*** Input records Section Begins ***

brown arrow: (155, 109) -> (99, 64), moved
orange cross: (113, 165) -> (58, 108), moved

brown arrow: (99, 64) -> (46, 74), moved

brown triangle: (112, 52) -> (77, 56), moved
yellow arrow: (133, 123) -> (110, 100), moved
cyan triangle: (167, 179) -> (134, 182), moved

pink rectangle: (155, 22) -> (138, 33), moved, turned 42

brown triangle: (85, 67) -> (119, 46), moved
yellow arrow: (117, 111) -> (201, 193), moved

*** Input records Section Ends ***
*** Input records Section Begins ***

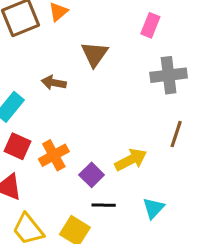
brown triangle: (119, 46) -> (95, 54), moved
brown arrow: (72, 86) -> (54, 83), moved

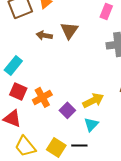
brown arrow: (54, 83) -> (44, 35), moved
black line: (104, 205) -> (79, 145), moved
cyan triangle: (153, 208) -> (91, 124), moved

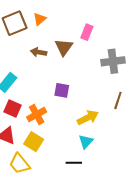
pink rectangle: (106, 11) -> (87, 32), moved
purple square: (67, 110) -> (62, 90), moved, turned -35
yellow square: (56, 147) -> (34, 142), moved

*** Input records Section Ends ***
*** Input records Section Begins ***

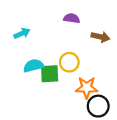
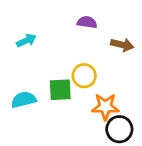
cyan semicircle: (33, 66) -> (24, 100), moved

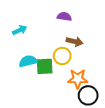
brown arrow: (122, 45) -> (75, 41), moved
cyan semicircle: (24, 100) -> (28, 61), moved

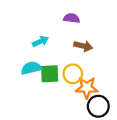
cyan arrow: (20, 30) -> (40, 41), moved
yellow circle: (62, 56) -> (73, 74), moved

*** Input records Section Ends ***

> [Exercise]
From the records above, transcribe exactly the run of lines that opens with the line holding "cyan triangle: (167, 179)" and closes with the line holding "yellow arrow: (117, 111) -> (201, 193), moved", both included.

> [Solved problem]
cyan triangle: (167, 179) -> (134, 182), moved

pink rectangle: (155, 22) -> (138, 33), moved, turned 42

brown triangle: (85, 67) -> (119, 46), moved
yellow arrow: (117, 111) -> (201, 193), moved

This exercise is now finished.